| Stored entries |
- - - -
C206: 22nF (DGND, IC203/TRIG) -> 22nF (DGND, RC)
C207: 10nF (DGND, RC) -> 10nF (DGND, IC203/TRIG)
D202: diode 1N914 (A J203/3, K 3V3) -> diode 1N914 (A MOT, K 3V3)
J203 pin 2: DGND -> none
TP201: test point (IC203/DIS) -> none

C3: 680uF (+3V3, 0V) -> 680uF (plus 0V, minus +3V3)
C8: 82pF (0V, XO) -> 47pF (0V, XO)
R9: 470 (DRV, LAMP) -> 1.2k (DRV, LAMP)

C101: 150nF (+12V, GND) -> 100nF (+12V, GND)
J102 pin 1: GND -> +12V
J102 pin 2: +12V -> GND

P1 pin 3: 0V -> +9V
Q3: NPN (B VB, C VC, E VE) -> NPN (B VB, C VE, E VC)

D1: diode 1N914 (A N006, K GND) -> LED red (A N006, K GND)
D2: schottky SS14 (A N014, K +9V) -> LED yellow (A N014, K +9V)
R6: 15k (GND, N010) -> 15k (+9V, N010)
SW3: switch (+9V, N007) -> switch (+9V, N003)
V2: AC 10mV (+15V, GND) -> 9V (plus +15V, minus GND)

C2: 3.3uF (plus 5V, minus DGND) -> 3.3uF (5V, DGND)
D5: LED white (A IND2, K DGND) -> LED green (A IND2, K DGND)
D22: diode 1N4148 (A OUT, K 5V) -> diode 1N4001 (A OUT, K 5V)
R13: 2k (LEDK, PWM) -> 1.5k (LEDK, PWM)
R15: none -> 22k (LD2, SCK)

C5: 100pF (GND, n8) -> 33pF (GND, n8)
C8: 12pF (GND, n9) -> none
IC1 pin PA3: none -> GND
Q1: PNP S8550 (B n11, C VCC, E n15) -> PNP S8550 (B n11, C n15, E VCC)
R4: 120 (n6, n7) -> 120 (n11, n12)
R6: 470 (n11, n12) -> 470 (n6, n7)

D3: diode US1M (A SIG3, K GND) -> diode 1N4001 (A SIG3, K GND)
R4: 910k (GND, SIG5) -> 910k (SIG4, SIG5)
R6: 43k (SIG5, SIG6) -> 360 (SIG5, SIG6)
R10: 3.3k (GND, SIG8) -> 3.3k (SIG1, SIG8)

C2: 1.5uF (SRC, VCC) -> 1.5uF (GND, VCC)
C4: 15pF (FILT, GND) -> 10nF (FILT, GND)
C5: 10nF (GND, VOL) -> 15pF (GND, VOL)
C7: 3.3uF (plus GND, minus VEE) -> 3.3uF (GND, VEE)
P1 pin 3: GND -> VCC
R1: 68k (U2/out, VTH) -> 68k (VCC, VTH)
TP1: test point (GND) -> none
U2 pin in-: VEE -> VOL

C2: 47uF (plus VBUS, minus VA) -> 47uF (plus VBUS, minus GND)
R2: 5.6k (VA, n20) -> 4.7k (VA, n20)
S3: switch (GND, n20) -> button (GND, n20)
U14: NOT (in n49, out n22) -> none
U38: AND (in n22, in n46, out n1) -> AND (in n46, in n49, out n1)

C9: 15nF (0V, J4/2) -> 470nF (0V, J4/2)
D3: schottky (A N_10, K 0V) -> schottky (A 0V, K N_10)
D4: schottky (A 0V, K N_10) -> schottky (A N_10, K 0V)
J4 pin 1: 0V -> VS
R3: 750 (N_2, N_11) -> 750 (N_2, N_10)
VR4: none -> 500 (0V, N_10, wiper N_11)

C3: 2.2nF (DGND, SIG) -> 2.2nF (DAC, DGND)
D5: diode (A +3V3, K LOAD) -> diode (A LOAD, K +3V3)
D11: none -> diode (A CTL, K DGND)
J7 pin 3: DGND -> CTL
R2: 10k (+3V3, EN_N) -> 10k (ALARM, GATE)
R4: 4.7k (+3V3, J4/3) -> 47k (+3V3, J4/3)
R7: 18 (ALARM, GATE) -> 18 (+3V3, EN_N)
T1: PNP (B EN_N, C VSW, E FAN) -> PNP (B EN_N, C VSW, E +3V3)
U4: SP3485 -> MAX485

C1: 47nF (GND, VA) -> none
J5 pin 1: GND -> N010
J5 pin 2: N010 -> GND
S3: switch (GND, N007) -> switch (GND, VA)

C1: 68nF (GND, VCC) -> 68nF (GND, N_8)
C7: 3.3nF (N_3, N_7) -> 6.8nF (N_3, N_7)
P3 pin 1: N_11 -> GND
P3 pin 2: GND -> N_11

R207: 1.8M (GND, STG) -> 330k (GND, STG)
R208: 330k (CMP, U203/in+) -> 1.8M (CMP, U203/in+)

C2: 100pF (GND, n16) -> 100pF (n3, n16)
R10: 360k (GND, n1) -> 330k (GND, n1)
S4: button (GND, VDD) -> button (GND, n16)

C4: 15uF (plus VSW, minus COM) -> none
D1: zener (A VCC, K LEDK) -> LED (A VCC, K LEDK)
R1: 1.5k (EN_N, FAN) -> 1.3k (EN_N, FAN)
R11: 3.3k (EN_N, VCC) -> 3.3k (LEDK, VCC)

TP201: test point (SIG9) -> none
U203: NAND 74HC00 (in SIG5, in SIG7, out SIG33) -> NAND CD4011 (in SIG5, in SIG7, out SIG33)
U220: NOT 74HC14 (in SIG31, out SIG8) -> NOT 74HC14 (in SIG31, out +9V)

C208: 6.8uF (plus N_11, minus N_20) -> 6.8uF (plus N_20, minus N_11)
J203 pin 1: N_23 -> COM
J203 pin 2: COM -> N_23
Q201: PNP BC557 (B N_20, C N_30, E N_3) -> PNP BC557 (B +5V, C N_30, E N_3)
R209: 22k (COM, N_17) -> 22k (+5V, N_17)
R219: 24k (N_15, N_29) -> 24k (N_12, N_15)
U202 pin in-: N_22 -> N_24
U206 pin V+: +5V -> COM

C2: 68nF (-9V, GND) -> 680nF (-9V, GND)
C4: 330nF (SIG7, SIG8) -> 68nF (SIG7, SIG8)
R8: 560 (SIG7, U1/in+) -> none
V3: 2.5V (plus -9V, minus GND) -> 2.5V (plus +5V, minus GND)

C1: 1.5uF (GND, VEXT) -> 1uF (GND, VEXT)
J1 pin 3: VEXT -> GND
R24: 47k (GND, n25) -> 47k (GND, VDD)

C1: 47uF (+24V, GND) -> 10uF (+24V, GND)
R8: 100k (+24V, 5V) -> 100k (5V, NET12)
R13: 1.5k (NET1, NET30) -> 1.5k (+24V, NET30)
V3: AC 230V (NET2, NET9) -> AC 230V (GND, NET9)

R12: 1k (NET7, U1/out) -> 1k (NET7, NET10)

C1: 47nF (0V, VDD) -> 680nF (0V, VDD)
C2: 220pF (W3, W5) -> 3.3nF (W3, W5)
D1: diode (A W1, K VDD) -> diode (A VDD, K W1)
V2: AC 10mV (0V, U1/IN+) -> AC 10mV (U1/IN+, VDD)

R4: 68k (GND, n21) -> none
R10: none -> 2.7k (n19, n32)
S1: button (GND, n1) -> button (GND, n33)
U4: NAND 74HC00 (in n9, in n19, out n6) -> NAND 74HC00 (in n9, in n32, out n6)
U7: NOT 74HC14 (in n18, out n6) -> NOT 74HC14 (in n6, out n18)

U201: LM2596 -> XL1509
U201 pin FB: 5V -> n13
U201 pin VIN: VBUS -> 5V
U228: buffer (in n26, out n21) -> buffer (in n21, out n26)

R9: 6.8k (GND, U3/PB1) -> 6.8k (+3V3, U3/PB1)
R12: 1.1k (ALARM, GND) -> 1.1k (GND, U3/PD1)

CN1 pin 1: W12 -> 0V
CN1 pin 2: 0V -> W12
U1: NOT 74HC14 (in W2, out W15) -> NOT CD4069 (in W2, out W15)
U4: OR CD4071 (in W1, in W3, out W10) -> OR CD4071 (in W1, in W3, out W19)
- - - -
Looking at the data above, write out exactly the lines that start at the one containing "R1: 1.5k (EN_N, FAN) -> 1.3k (EN_N, FAN)" and end at the one containing "R209: 22k (COM, N_17) -> 22k (+5V, N_17)"; include both and nothing beyond.

R1: 1.5k (EN_N, FAN) -> 1.3k (EN_N, FAN)
R11: 3.3k (EN_N, VCC) -> 3.3k (LEDK, VCC)

TP201: test point (SIG9) -> none
U203: NAND 74HC00 (in SIG5, in SIG7, out SIG33) -> NAND CD4011 (in SIG5, in SIG7, out SIG33)
U220: NOT 74HC14 (in SIG31, out SIG8) -> NOT 74HC14 (in SIG31, out +9V)

C208: 6.8uF (plus N_11, minus N_20) -> 6.8uF (plus N_20, minus N_11)
J203 pin 1: N_23 -> COM
J203 pin 2: COM -> N_23
Q201: PNP BC557 (B N_20, C N_30, E N_3) -> PNP BC557 (B +5V, C N_30, E N_3)
R209: 22k (COM, N_17) -> 22k (+5V, N_17)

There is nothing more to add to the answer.